Information:
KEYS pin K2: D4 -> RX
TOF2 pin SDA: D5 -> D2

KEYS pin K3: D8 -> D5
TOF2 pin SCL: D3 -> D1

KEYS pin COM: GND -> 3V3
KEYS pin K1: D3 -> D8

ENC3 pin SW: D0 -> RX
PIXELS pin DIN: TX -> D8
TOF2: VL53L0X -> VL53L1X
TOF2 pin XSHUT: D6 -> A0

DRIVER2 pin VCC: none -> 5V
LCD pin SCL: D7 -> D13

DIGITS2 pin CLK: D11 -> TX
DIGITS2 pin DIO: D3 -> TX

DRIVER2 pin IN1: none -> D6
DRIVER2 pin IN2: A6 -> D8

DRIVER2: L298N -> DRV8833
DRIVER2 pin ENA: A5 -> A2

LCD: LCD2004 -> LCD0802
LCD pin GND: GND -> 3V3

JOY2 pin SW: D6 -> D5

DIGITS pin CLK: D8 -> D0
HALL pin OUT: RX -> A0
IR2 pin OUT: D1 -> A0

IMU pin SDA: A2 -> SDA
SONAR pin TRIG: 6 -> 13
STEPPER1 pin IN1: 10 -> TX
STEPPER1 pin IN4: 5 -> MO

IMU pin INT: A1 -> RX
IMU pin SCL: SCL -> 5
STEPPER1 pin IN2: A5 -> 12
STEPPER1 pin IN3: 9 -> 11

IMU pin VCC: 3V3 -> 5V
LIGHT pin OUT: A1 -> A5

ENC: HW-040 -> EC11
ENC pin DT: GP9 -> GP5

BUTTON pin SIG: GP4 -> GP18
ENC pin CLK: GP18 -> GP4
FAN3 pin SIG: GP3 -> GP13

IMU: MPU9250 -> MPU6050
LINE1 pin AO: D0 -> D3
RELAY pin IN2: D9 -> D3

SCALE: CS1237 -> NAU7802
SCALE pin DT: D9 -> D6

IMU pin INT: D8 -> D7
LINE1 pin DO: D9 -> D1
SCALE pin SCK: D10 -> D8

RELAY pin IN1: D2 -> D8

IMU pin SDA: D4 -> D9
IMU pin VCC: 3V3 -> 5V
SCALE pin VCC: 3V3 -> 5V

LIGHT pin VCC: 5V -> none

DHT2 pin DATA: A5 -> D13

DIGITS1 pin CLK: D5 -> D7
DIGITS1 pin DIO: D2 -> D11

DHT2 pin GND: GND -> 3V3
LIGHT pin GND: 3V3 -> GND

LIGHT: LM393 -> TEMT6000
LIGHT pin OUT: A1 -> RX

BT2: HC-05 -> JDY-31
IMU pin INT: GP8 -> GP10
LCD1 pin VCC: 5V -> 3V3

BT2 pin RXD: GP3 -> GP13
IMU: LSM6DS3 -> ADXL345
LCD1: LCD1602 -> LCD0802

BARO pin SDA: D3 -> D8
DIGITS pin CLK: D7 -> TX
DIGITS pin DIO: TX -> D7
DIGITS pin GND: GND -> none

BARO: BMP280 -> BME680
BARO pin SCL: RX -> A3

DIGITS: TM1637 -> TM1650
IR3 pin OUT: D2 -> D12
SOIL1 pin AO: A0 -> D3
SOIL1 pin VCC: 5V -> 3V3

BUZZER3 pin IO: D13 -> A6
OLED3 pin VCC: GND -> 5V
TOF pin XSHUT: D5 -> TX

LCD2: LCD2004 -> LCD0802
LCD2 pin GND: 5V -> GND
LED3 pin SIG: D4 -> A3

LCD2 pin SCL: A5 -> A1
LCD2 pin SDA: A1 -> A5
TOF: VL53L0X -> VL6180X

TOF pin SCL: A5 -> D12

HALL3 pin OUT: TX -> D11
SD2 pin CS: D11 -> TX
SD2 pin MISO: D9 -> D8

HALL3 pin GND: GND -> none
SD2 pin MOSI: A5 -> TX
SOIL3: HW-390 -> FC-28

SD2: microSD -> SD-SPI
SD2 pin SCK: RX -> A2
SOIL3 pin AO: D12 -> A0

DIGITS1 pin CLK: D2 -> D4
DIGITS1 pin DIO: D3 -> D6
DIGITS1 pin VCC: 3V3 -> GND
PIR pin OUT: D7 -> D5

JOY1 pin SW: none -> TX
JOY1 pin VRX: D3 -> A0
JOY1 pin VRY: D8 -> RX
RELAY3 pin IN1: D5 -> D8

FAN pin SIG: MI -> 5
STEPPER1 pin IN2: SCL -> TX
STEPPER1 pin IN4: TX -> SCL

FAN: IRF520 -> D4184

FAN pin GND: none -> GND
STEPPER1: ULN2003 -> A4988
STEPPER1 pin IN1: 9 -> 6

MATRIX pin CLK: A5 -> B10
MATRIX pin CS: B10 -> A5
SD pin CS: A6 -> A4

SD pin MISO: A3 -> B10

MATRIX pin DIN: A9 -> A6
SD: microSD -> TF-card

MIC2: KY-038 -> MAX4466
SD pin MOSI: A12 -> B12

Work instructions: Search the entries above for lines containing the word "MATRIX", and copy each one.

Output of the exercise:
MATRIX pin CLK: A5 -> B10
MATRIX pin CS: B10 -> A5
MATRIX pin DIN: A9 -> A6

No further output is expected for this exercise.